= Beginning of Section =

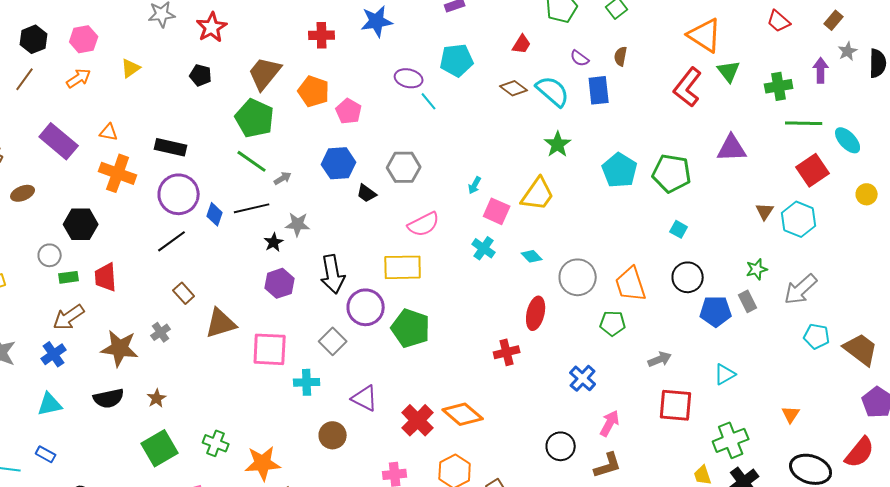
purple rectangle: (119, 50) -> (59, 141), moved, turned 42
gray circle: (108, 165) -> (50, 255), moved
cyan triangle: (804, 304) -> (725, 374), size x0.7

= End of Section =
= Beginning of Section =

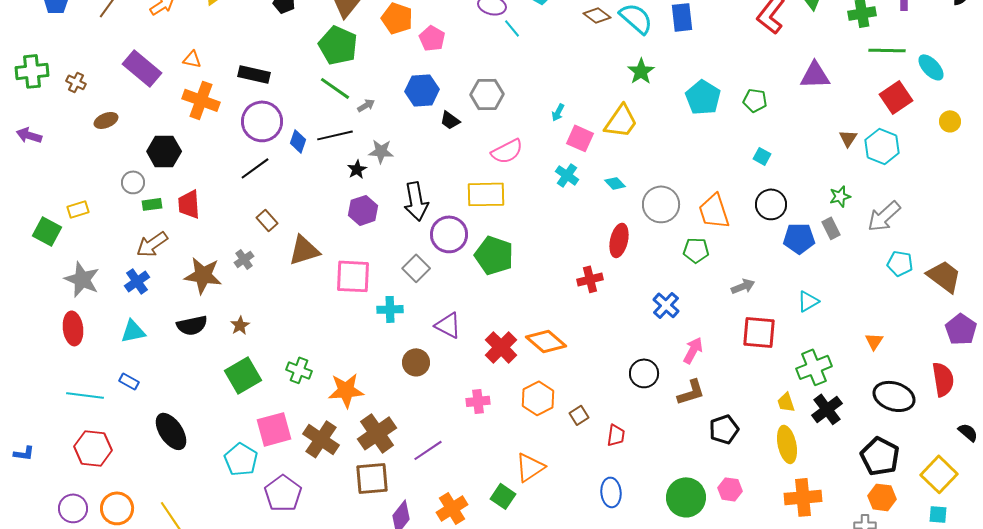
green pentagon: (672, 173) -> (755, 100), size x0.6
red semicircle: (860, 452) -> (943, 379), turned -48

= End of Section =

## [INSTRUCTIONS TO FOLLOW]
Exact duplication is required for the lines above, from the line that contains "purple rectangle: (119, 50)" to the line that contains "cyan triangle: (804, 304)", inclusive; omit all others.

## [RESULT]
purple rectangle: (119, 50) -> (59, 141), moved, turned 42
gray circle: (108, 165) -> (50, 255), moved
cyan triangle: (804, 304) -> (725, 374), size x0.7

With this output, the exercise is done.